### TASK INSTRUCTIONS
Transcribe each of the records below exactly, excluding all pictures.

(PROVIDED INFORMATION Opens)

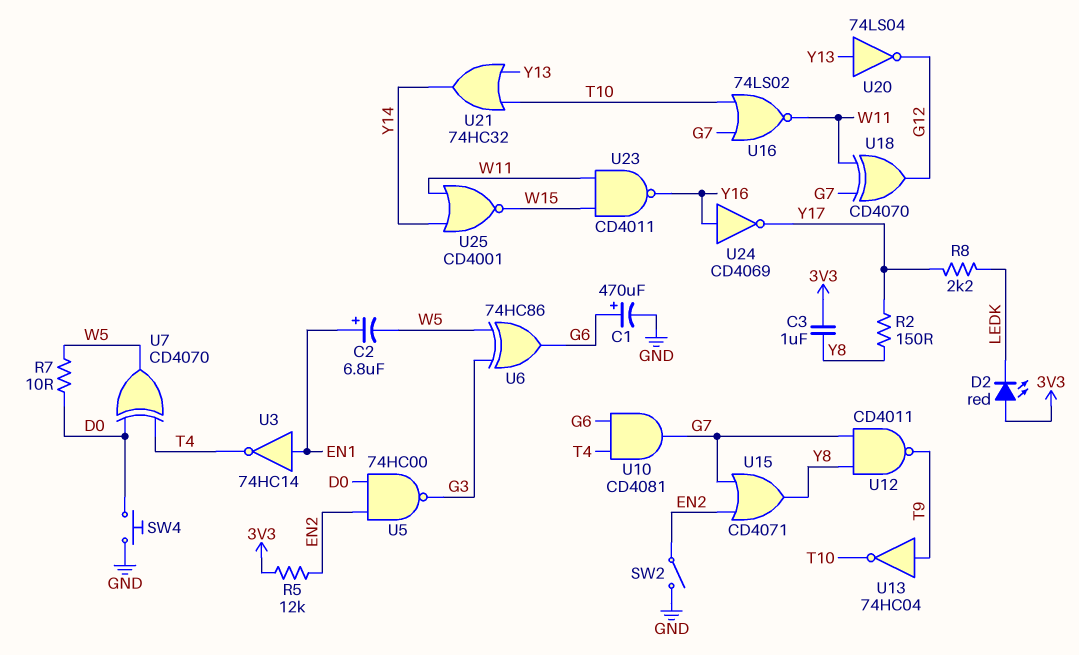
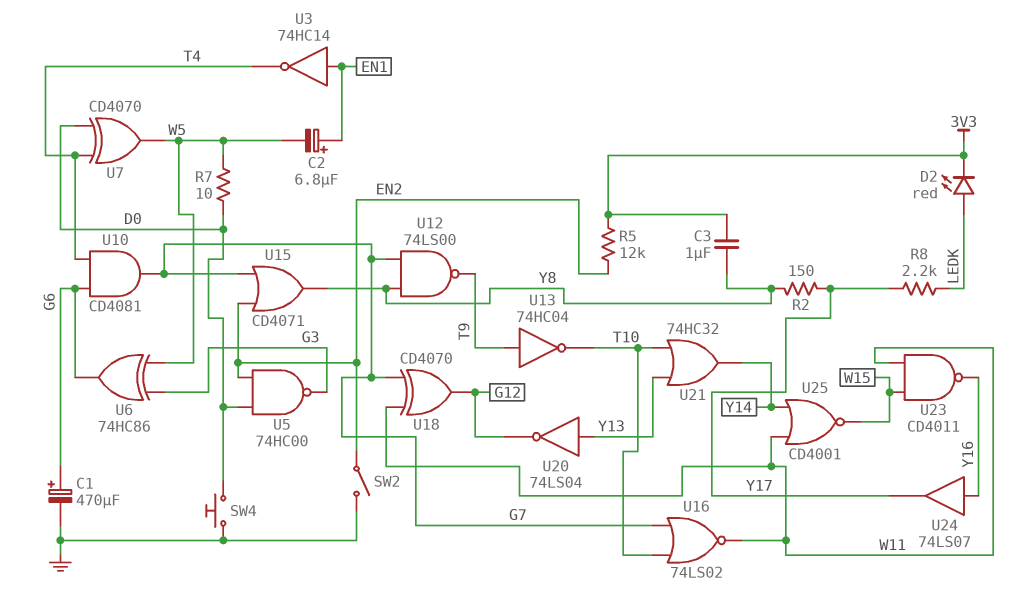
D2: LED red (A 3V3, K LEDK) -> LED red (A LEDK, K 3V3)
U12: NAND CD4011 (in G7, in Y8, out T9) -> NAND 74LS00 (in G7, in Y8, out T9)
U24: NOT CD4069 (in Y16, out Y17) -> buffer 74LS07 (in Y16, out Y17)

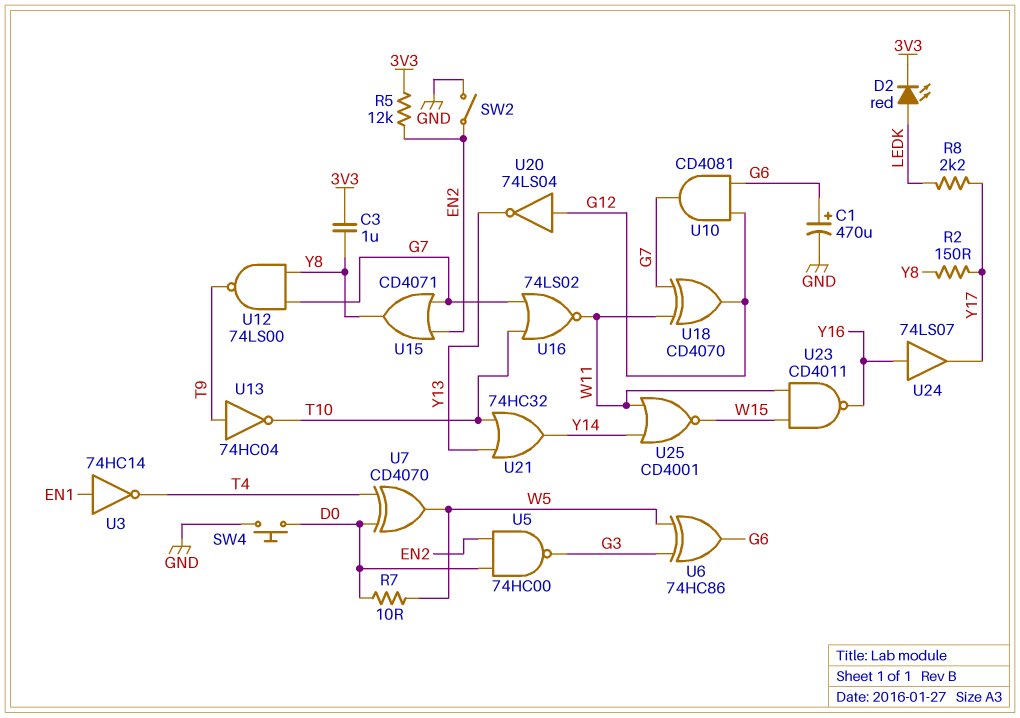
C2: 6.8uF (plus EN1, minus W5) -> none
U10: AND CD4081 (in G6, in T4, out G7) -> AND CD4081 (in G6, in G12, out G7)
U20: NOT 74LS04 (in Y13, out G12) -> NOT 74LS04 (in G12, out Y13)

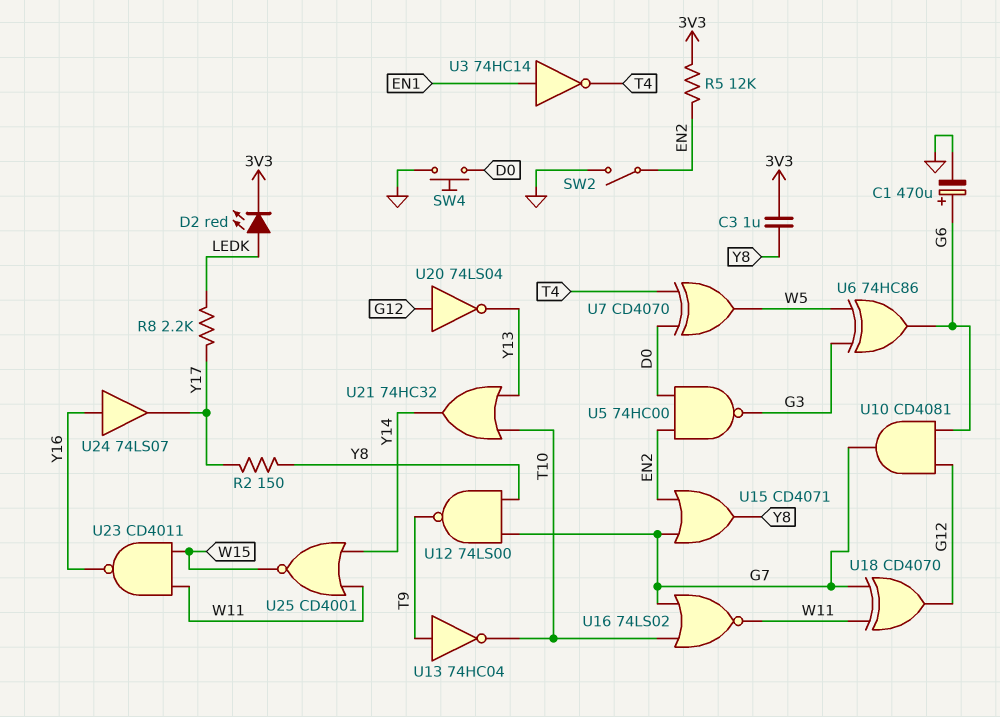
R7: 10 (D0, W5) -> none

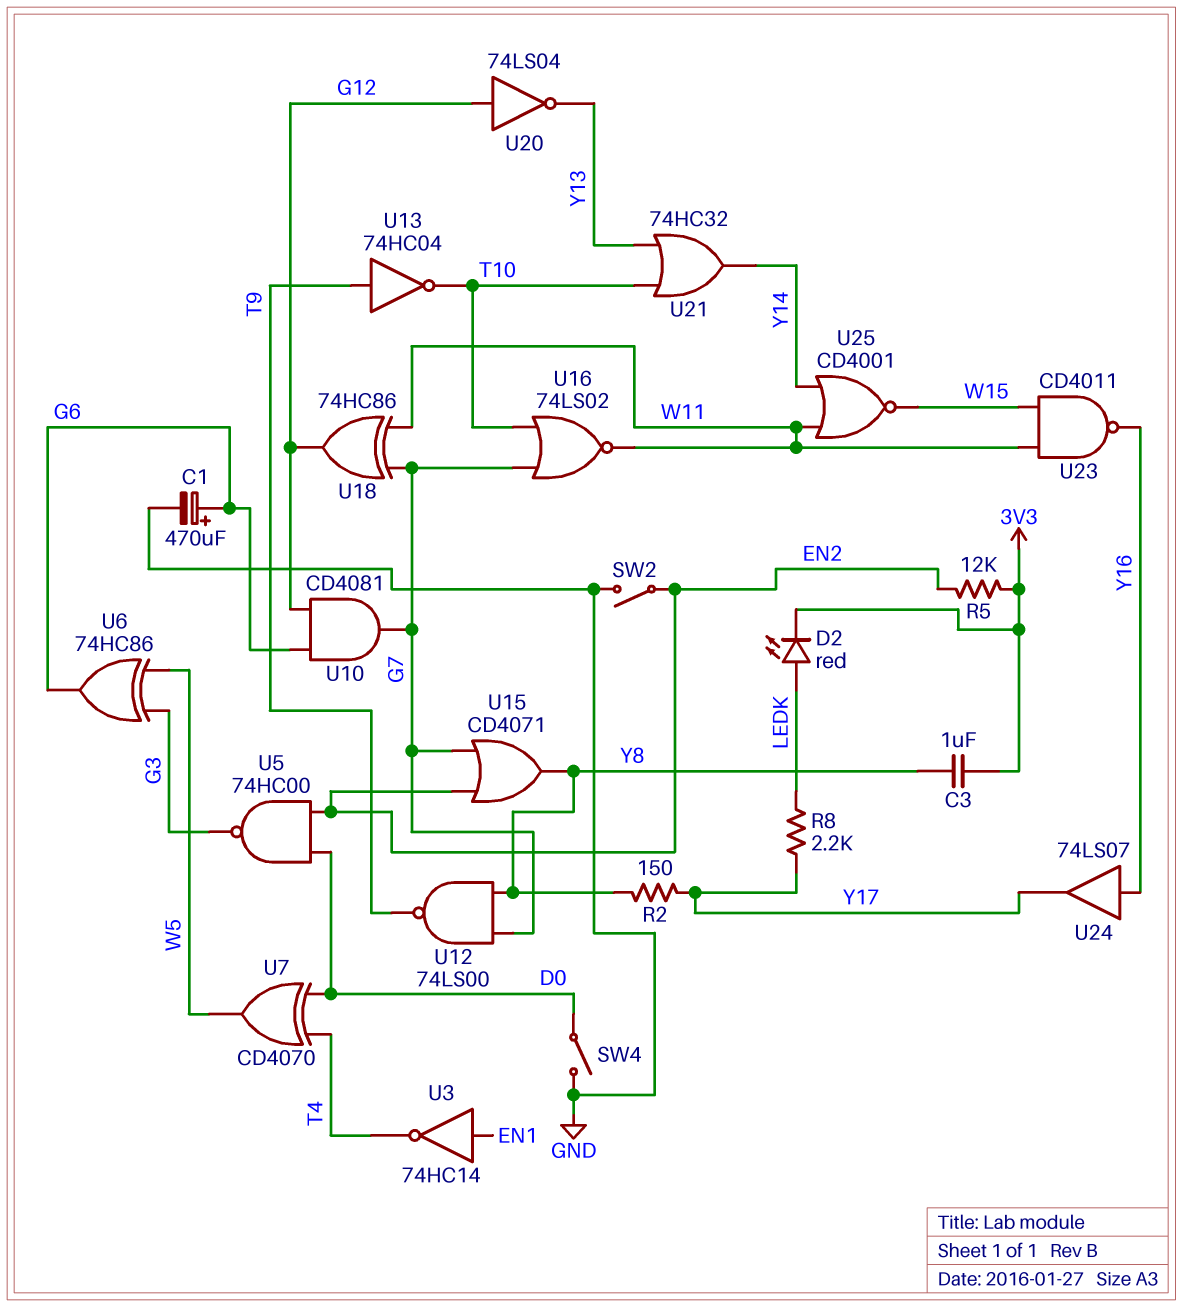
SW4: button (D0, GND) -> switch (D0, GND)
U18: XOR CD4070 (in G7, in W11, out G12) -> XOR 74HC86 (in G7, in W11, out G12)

(PROVIDED INFORMATION Closes)

### TASK ANSWER
D2: LED red (A 3V3, K LEDK) -> LED red (A LEDK, K 3V3)
U12: NAND CD4011 (in G7, in Y8, out T9) -> NAND 74LS00 (in G7, in Y8, out T9)
U24: NOT CD4069 (in Y16, out Y17) -> buffer 74LS07 (in Y16, out Y17)

C2: 6.8uF (plus EN1, minus W5) -> none
U10: AND CD4081 (in G6, in T4, out G7) -> AND CD4081 (in G6, in G12, out G7)
U20: NOT 74LS04 (in Y13, out G12) -> NOT 74LS04 (in G12, out Y13)

R7: 10 (D0, W5) -> none

SW4: button (D0, GND) -> switch (D0, GND)
U18: XOR CD4070 (in G7, in W11, out G12) -> XOR 74HC86 (in G7, in W11, out G12)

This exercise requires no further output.